- [Materials provided]:
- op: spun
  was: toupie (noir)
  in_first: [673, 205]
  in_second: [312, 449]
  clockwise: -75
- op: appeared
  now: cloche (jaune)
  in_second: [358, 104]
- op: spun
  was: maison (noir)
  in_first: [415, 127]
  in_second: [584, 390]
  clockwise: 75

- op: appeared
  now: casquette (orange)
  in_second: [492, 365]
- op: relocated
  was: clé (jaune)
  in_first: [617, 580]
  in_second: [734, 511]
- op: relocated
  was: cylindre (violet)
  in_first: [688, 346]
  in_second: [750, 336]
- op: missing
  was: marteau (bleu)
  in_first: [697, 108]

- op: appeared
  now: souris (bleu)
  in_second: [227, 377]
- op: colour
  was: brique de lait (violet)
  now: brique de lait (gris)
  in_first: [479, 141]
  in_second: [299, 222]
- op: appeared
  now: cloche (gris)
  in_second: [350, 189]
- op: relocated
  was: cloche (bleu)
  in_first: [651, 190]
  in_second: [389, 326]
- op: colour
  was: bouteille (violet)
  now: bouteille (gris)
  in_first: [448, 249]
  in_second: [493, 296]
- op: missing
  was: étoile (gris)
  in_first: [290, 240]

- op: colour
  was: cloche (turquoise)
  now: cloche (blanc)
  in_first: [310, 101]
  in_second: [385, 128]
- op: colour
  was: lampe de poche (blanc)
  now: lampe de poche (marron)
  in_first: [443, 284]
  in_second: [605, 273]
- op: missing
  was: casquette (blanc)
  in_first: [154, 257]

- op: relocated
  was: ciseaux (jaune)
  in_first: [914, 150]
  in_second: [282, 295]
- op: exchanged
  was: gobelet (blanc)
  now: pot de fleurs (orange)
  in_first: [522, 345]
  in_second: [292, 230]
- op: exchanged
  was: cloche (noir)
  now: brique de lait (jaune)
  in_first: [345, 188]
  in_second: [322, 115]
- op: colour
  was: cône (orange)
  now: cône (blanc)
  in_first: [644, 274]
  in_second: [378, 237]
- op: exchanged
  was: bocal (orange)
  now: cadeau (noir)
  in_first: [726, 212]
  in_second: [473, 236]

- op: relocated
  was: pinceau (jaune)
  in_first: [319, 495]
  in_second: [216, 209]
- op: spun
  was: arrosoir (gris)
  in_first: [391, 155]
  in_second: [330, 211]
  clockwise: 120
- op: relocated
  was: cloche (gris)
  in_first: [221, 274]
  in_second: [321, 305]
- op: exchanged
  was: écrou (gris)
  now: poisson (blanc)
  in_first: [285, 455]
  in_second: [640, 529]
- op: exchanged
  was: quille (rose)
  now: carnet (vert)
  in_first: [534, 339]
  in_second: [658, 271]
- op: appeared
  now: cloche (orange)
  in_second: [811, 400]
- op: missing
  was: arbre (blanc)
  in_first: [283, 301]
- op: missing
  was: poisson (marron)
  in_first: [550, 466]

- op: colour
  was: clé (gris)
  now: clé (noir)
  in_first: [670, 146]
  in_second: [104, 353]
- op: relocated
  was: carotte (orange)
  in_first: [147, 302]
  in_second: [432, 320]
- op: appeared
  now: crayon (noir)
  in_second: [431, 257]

- [Exercise objective]:
The stopping point is the line containing "in_first: [688, 346]". Reproduce exactly every line of the material from the first through that one.

- [Reply]:
- op: spun
  was: toupie (noir)
  in_first: [673, 205]
  in_second: [312, 449]
  clockwise: -75
- op: appeared
  now: cloche (jaune)
  in_second: [358, 104]
- op: spun
  was: maison (noir)
  in_first: [415, 127]
  in_second: [584, 390]
  clockwise: 75

- op: appeared
  now: casquette (orange)
  in_second: [492, 365]
- op: relocated
  was: clé (jaune)
  in_first: [617, 580]
  in_second: [734, 511]
- op: relocated
  was: cylindre (violet)
  in_first: [688, 346]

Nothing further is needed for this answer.